WORK TO BE COMPLETED
Go through the entries below. Copy out every line that contains "brown".

Collected data
......
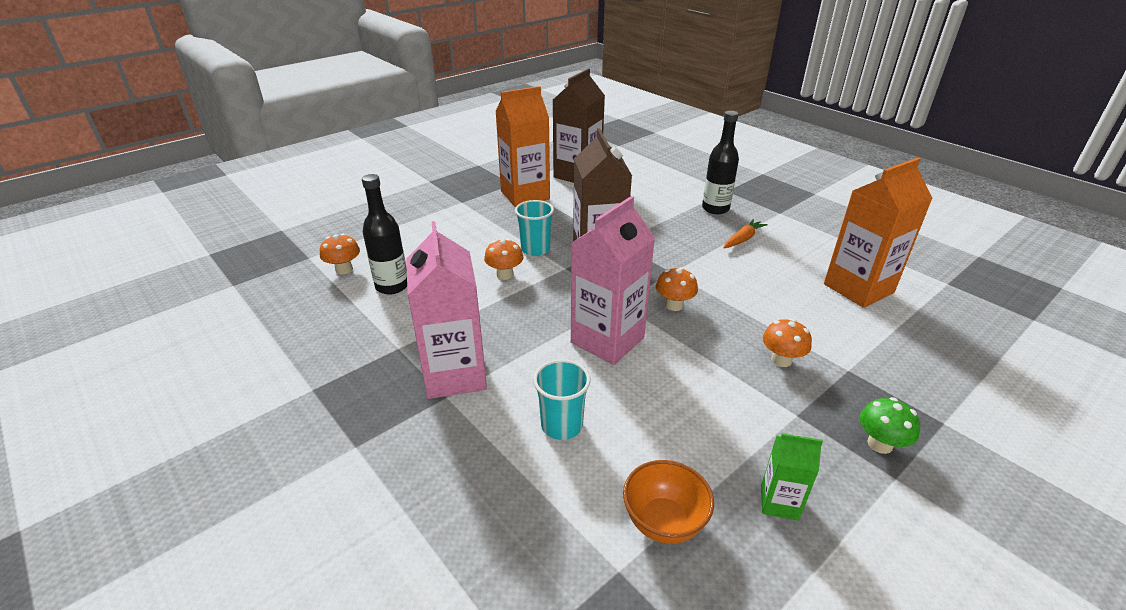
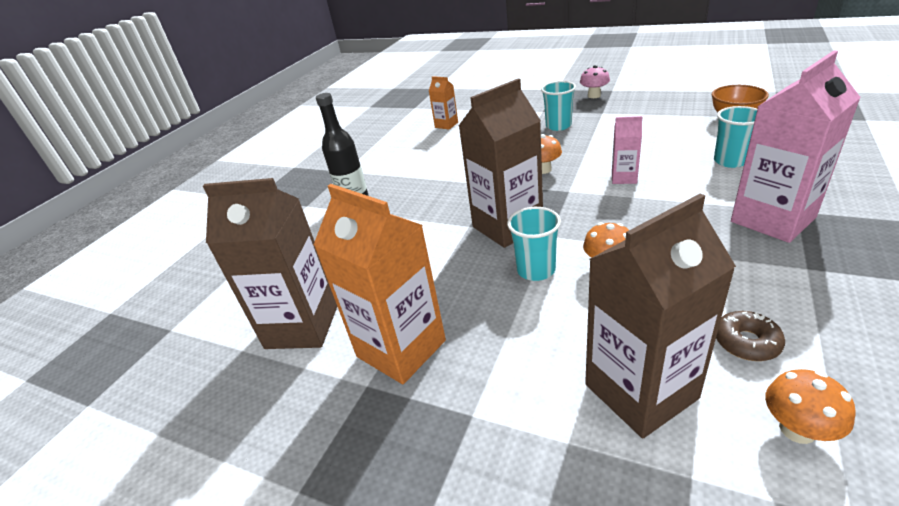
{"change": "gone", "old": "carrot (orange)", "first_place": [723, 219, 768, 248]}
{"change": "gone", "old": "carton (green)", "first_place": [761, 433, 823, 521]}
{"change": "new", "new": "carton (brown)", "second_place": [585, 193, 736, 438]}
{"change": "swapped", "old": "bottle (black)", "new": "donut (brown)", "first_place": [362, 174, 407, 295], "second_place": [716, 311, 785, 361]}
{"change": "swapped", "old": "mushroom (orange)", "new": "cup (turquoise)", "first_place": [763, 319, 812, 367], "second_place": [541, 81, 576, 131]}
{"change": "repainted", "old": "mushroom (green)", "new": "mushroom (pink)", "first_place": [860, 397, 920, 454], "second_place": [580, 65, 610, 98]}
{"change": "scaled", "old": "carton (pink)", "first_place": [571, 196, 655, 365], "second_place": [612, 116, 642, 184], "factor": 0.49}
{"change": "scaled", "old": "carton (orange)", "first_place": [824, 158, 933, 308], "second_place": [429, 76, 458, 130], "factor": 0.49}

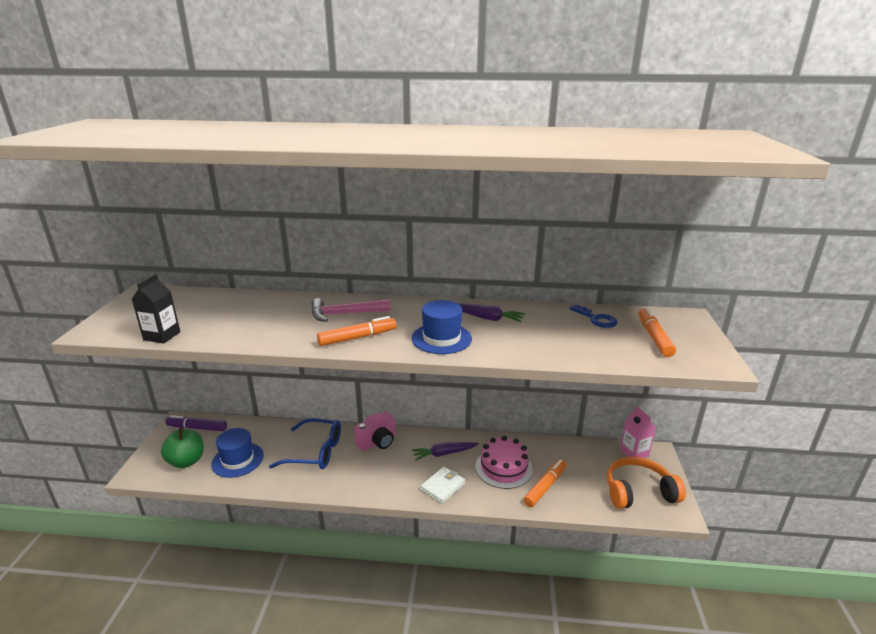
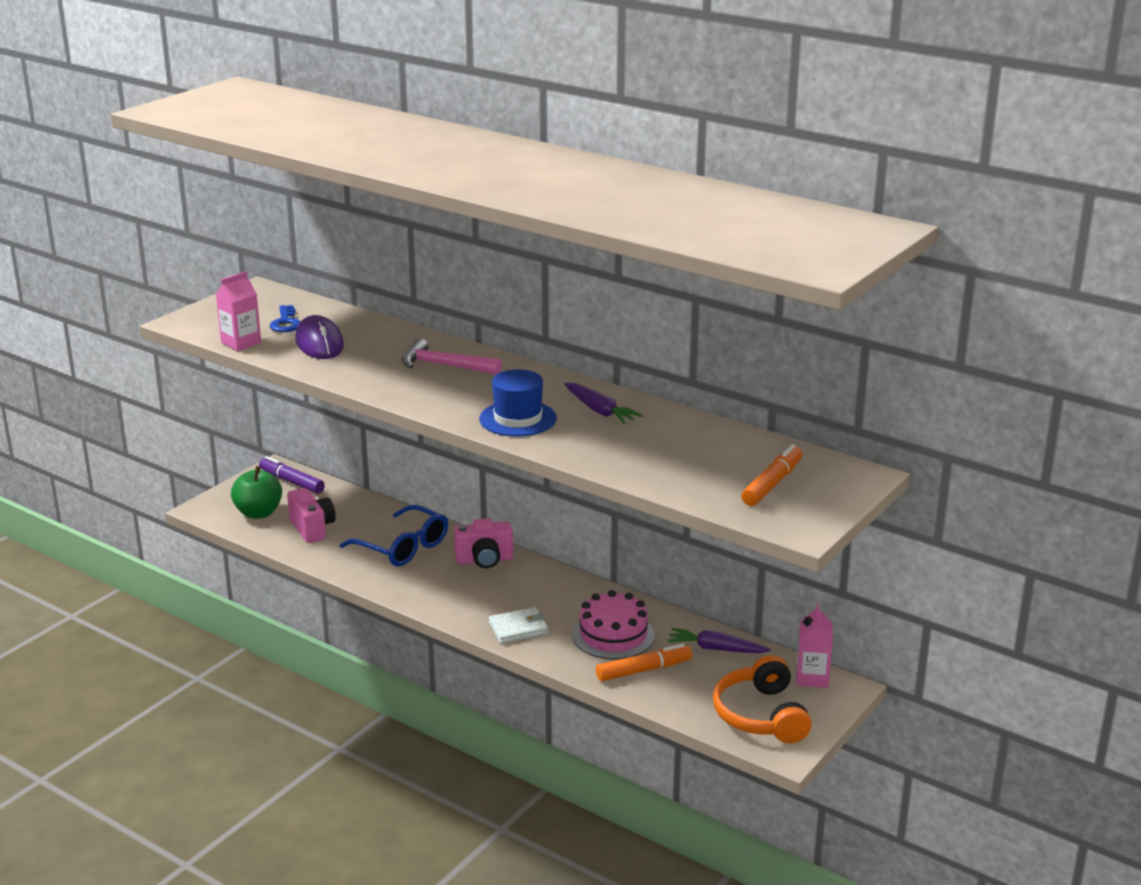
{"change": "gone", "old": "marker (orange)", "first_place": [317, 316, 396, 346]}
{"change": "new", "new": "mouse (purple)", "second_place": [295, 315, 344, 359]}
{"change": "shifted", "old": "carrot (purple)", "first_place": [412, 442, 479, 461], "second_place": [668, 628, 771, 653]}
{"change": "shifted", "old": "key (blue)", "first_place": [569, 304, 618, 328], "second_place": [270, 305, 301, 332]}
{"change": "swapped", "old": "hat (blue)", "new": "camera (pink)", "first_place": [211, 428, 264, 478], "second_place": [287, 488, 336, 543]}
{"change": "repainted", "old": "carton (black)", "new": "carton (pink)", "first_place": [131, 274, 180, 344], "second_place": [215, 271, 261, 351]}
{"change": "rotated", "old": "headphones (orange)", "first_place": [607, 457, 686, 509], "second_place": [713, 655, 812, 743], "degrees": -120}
......
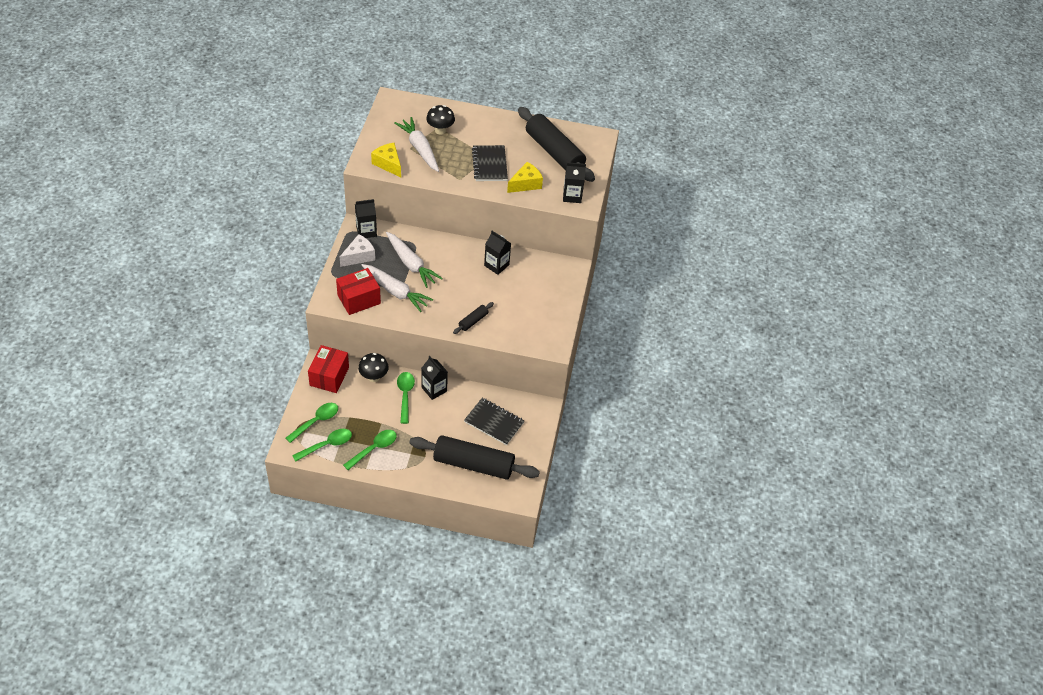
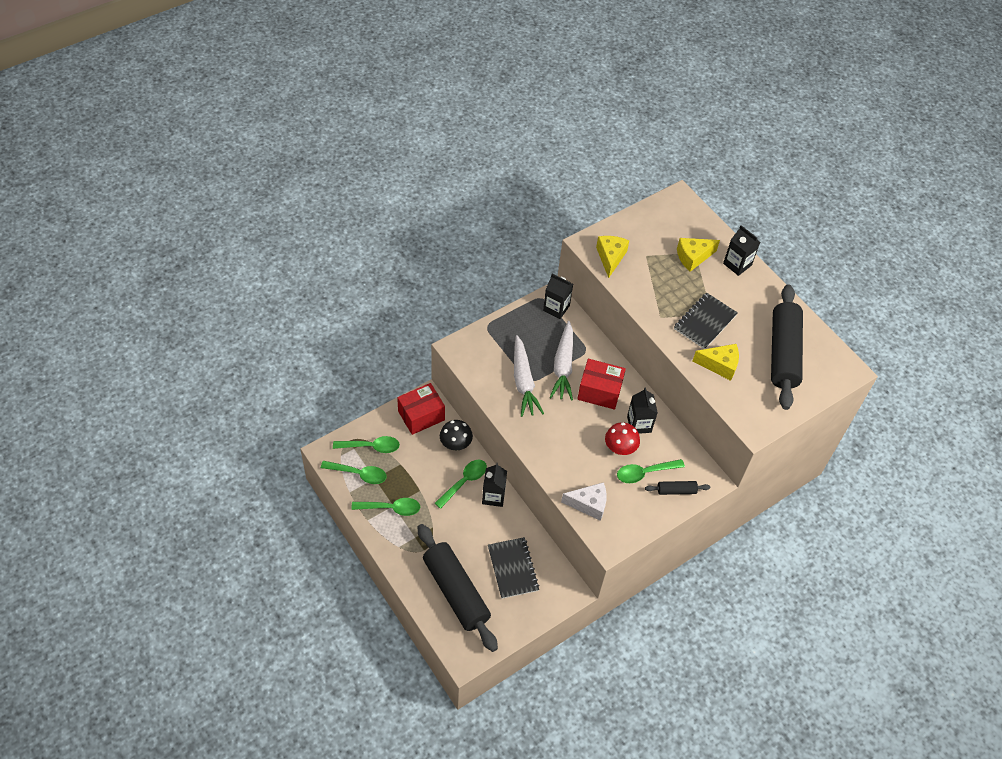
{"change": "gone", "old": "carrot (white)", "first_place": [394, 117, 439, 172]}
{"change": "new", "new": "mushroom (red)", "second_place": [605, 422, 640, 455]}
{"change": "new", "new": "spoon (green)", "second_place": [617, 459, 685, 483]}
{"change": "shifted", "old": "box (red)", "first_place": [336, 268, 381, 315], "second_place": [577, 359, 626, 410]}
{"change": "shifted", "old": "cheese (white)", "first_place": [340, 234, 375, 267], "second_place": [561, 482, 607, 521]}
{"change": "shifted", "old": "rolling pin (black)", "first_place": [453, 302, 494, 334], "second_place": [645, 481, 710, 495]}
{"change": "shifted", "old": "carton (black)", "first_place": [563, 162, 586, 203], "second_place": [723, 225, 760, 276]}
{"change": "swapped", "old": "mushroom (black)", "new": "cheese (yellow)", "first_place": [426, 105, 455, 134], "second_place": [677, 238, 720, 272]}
......
OUTPUT FOR THIS TASK
{"change": "new", "new": "carton (brown)", "second_place": [585, 193, 736, 438]}
{"change": "swapped", "old": "bottle (black)", "new": "donut (brown)", "first_place": [362, 174, 407, 295], "second_place": [716, 311, 785, 361]}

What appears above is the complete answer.